Challenge
Present the lines of the listing from the one containing "This screenshot has height=1311, width=924." through the one containing "at that location.", both included, as a numbered list with blank lines omitted. Leave the pictures out.

— begin Task material —

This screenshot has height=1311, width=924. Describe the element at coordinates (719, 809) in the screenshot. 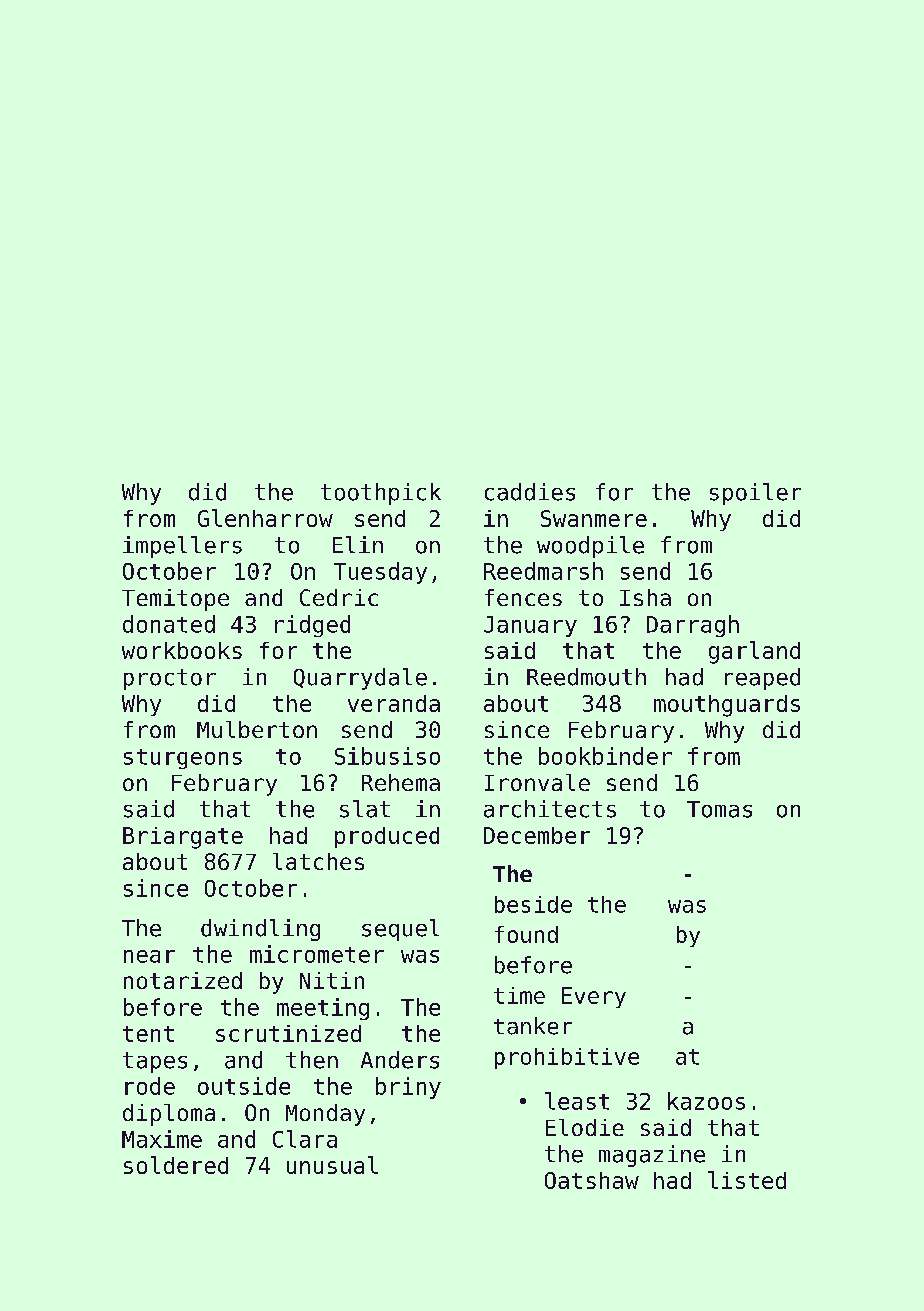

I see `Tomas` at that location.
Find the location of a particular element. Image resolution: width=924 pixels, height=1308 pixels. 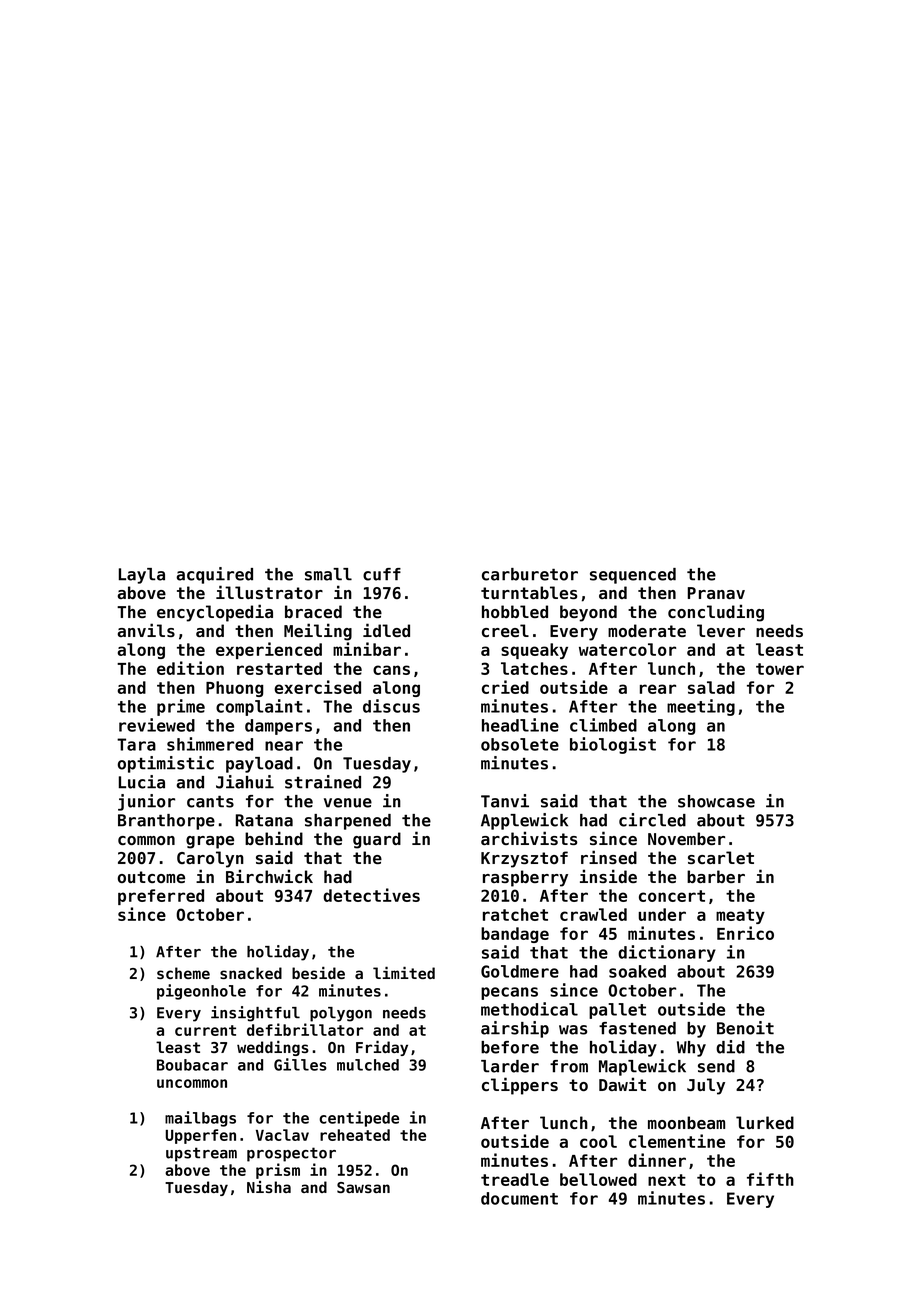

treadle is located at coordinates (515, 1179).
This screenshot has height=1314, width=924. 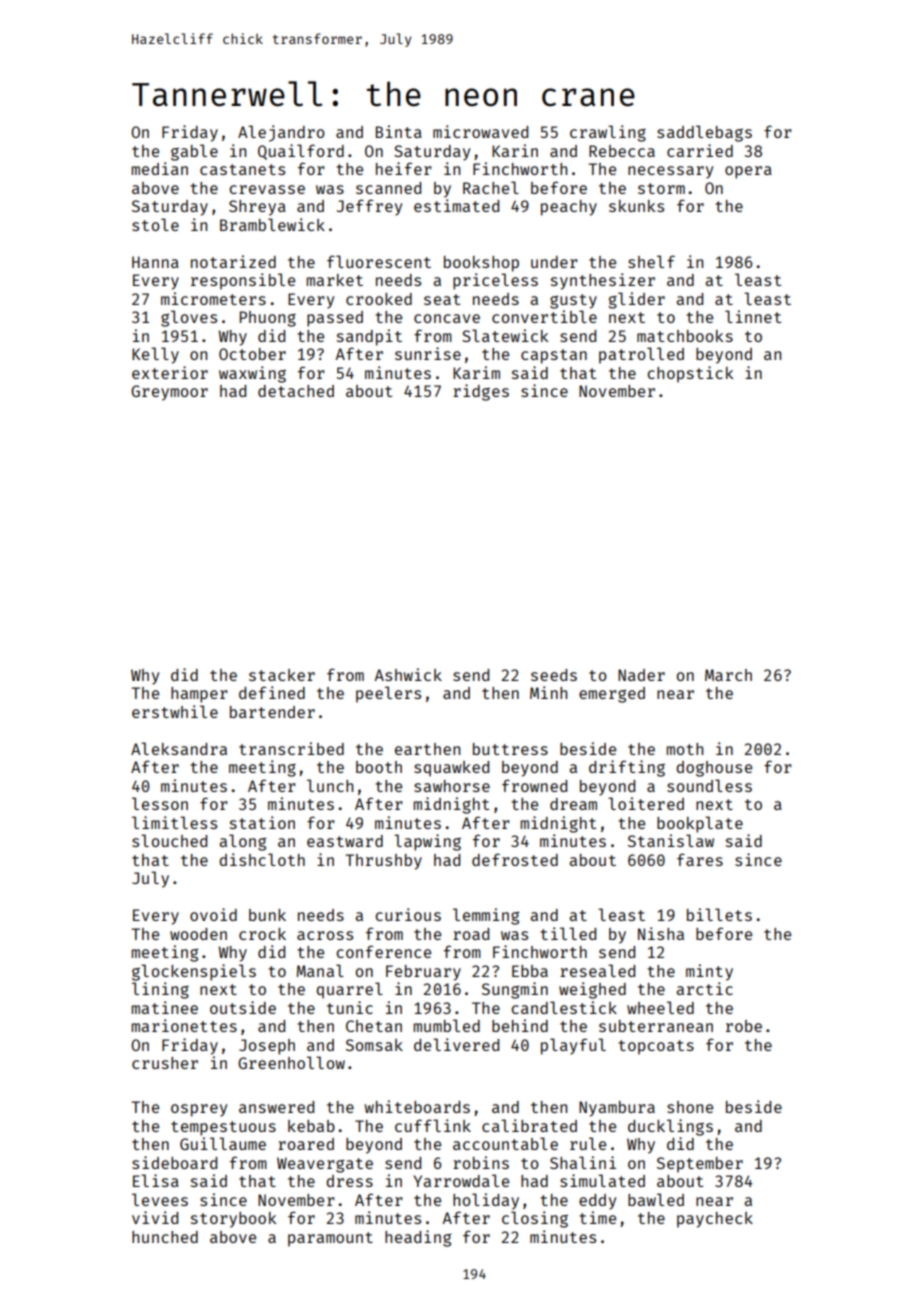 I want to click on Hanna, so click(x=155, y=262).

— end Task material —
— begin Task material —

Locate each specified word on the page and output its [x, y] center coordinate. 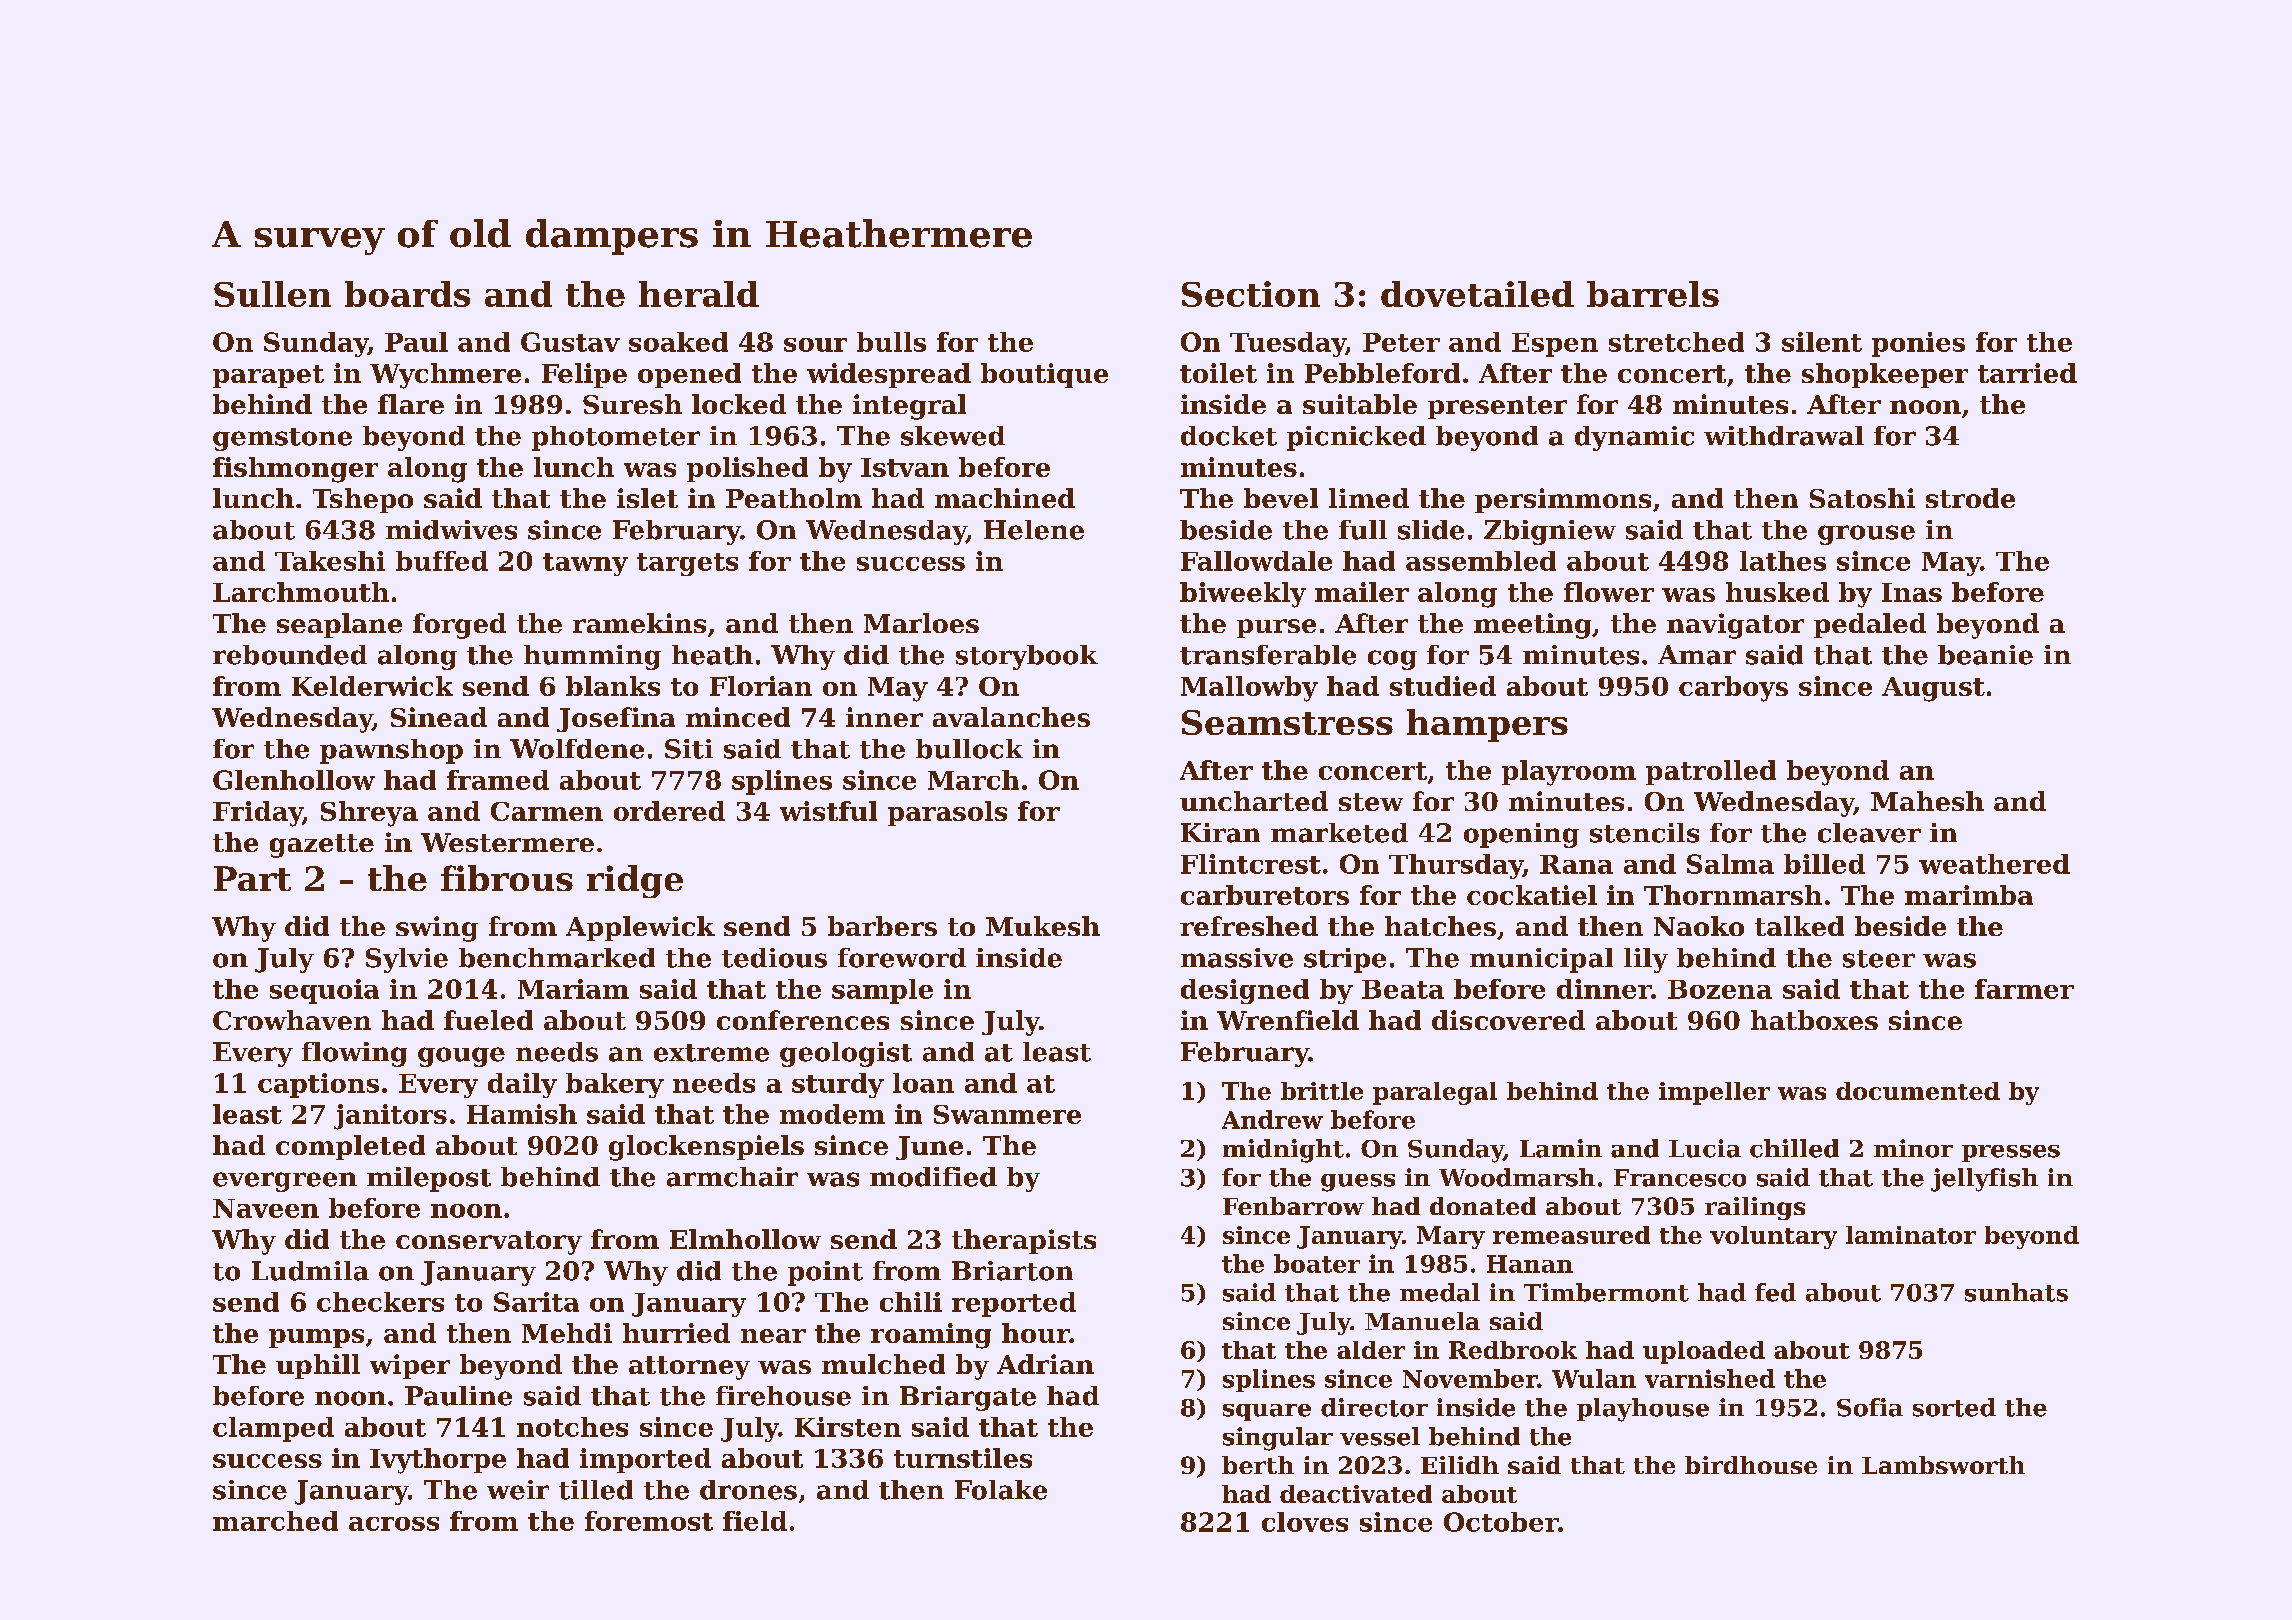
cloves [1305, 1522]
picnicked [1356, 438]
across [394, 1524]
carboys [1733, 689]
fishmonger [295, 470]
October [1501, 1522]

— end Task material —

Complete response
1. This screenshot has height=1311, width=924. Describe the element at coordinates (719, 809) in the screenshot. 
2. I see `Tomas` at that location.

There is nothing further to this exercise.